(Object tracking records)
>>>>>
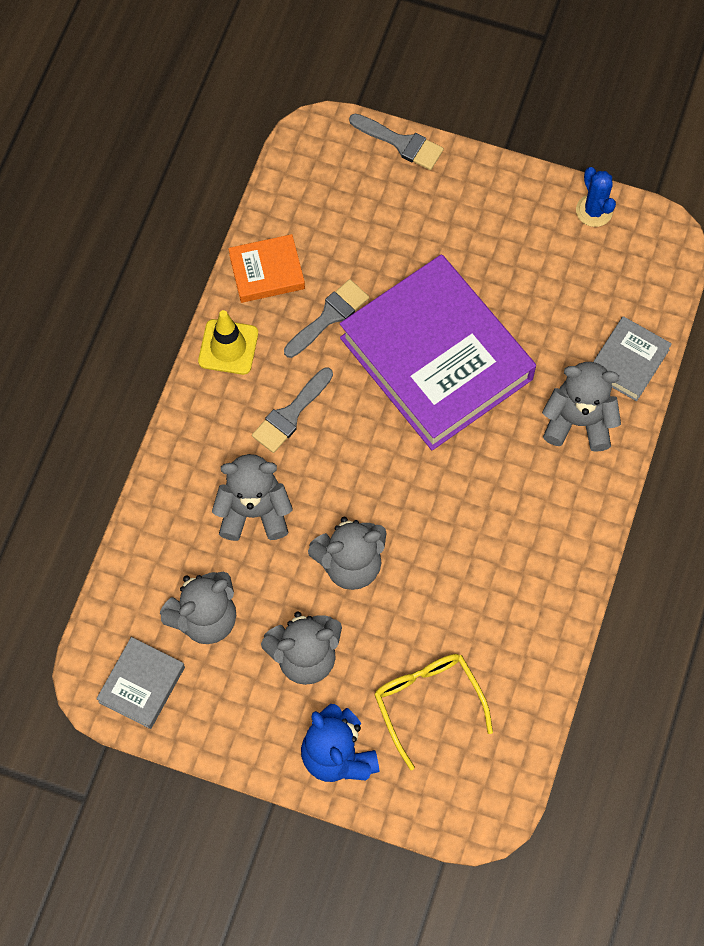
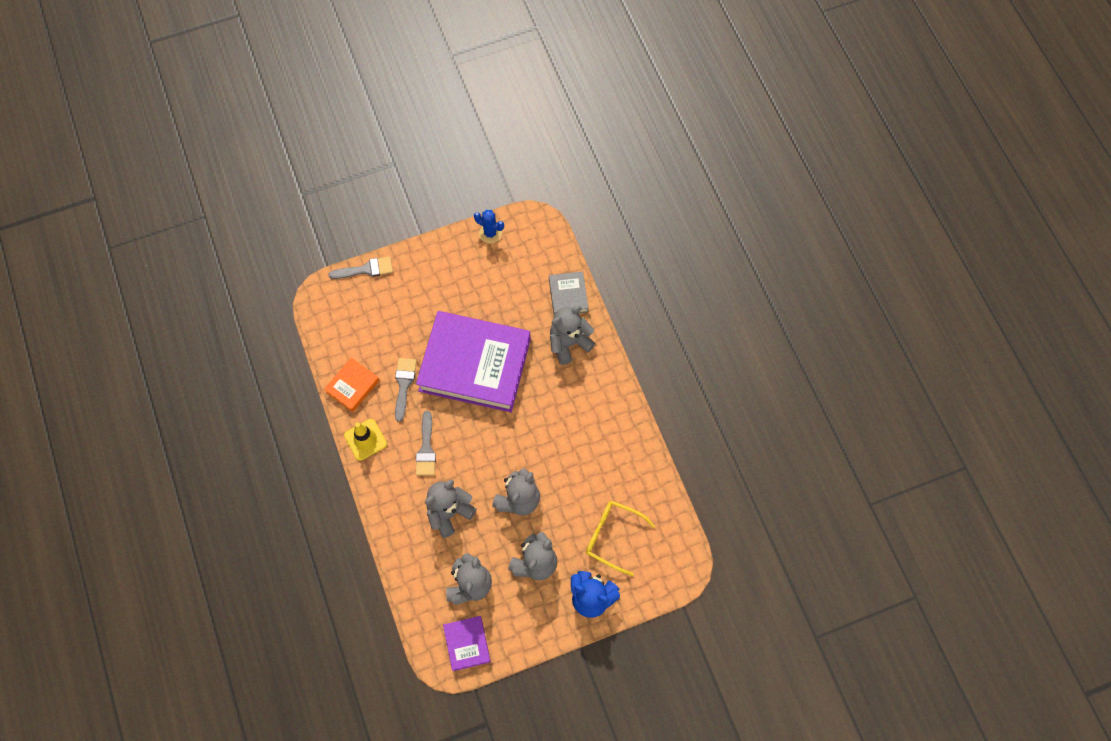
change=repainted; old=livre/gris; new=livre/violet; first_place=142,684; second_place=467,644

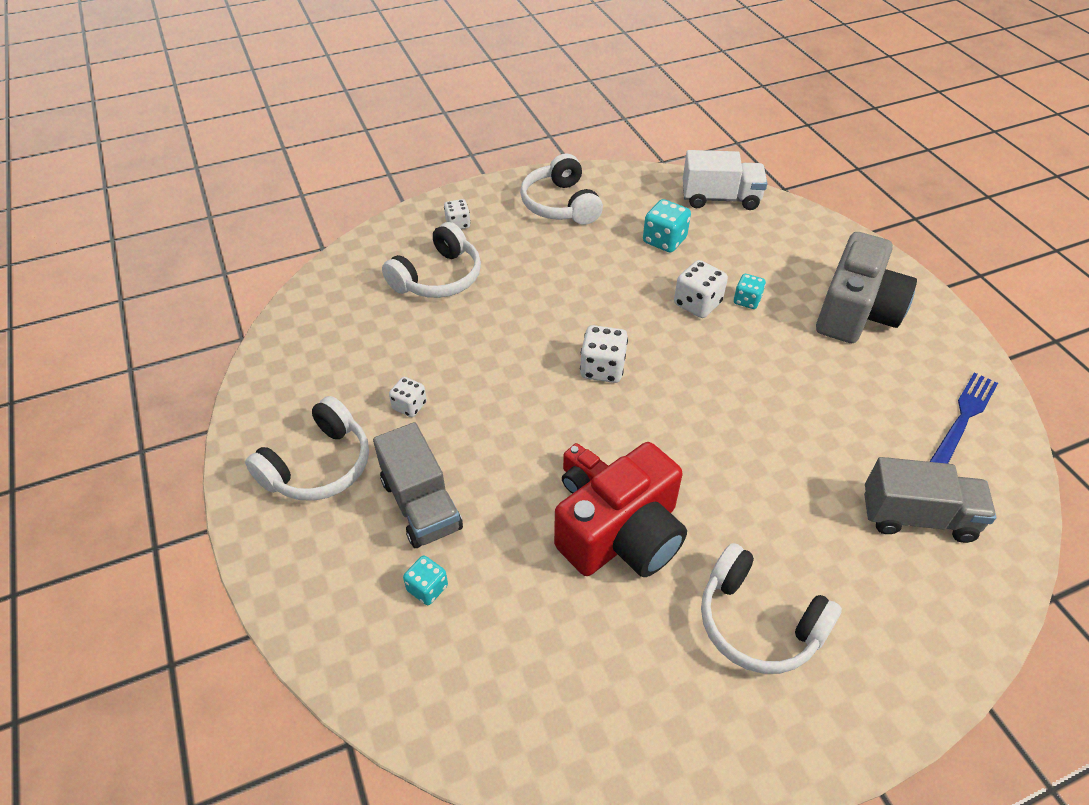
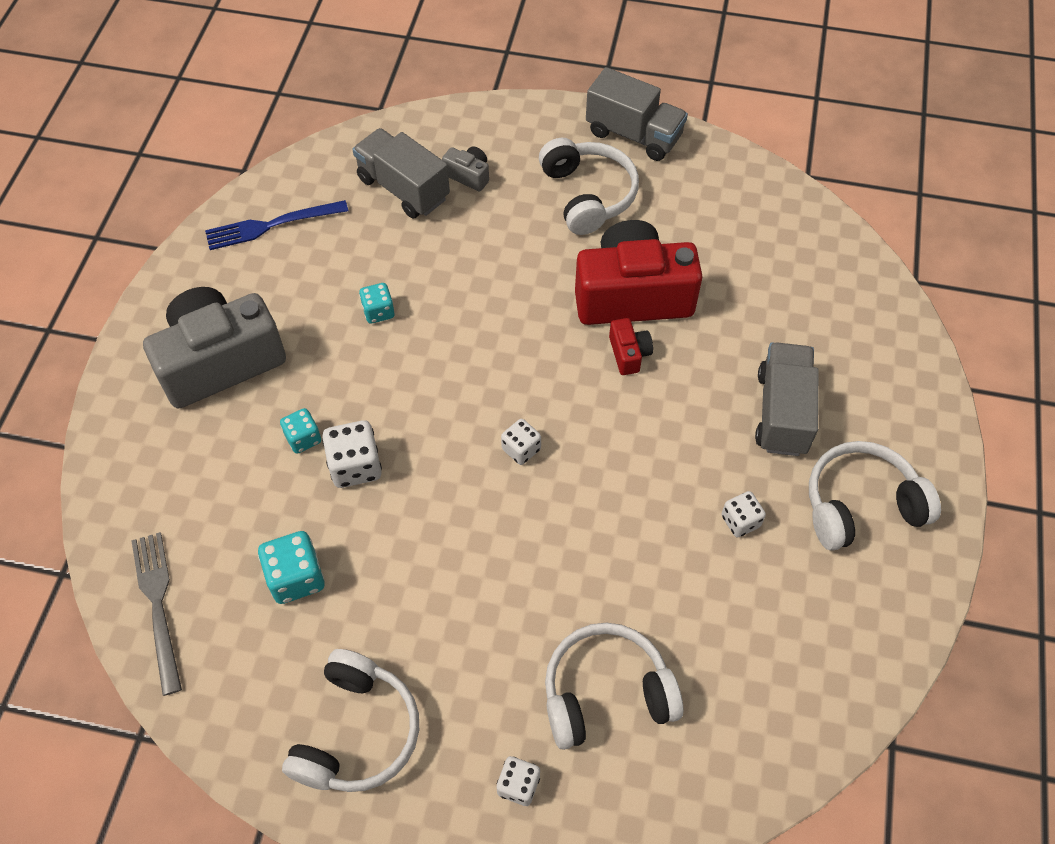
change=shifted; old=dé/turquoise; first_place=427,588; second_place=378,312
change=scaled; old=dé/blanc; first_place=602,368; second_place=521,449; factor=0.64
change=swapped; old=camion/blanc; new=fourchette/gris; first_place=720,198; second_place=157,604
change=new; new=appareil photo/gris; second_place=468,175
change=new; new=camion/gris; second_place=634,134

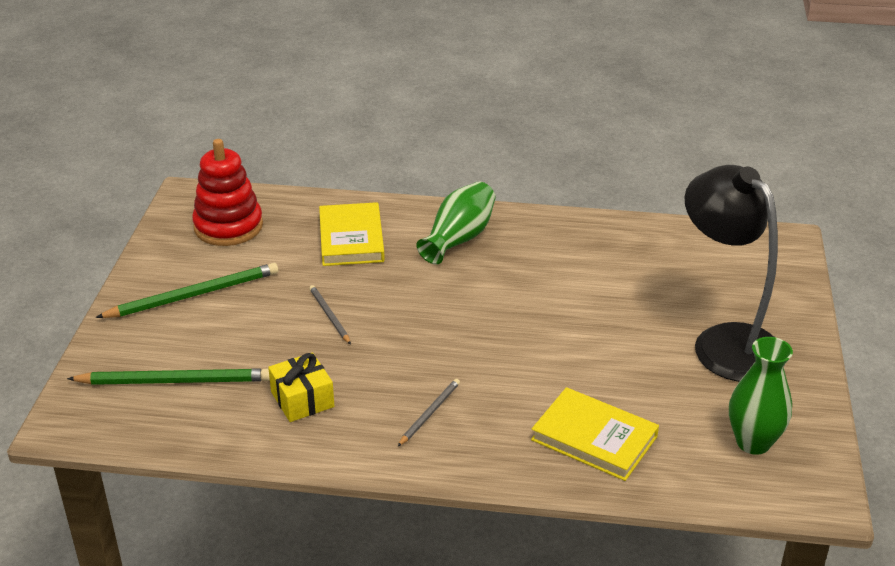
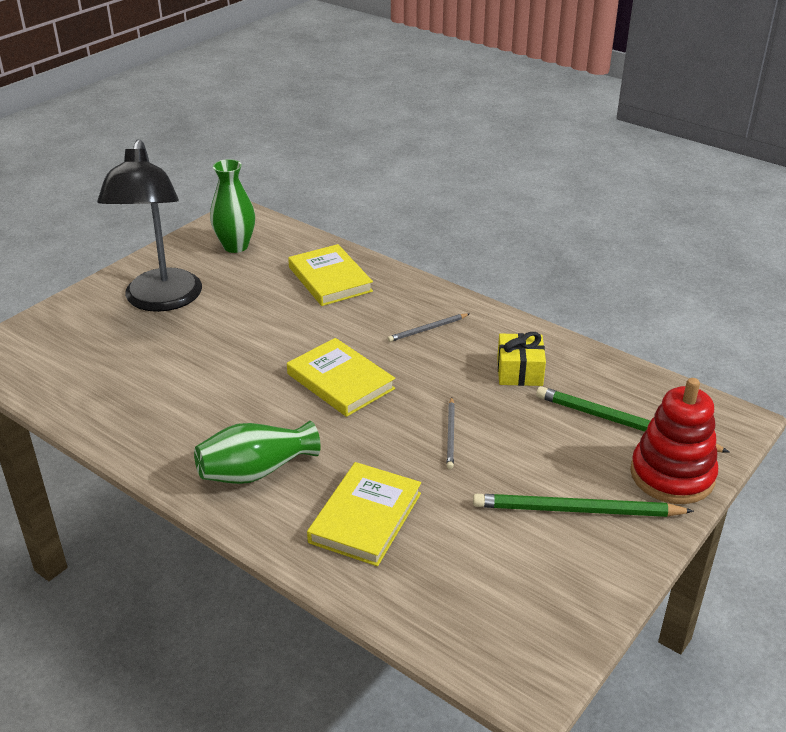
change=shifted; old=jouet à empiler/rouge; first_place=228,226; second_place=672,475
change=new; new=livre/jaune; second_place=340,381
<<<<<
TASK TO CARRY OUT -> Give back the records above exactly, with no pictures.

WRITTEN RESPONSE ->
change=repainted; old=livre/gris; new=livre/violet; first_place=142,684; second_place=467,644

change=shifted; old=dé/turquoise; first_place=427,588; second_place=378,312
change=scaled; old=dé/blanc; first_place=602,368; second_place=521,449; factor=0.64
change=swapped; old=camion/blanc; new=fourchette/gris; first_place=720,198; second_place=157,604
change=new; new=appareil photo/gris; second_place=468,175
change=new; new=camion/gris; second_place=634,134

change=shifted; old=jouet à empiler/rouge; first_place=228,226; second_place=672,475
change=new; new=livre/jaune; second_place=340,381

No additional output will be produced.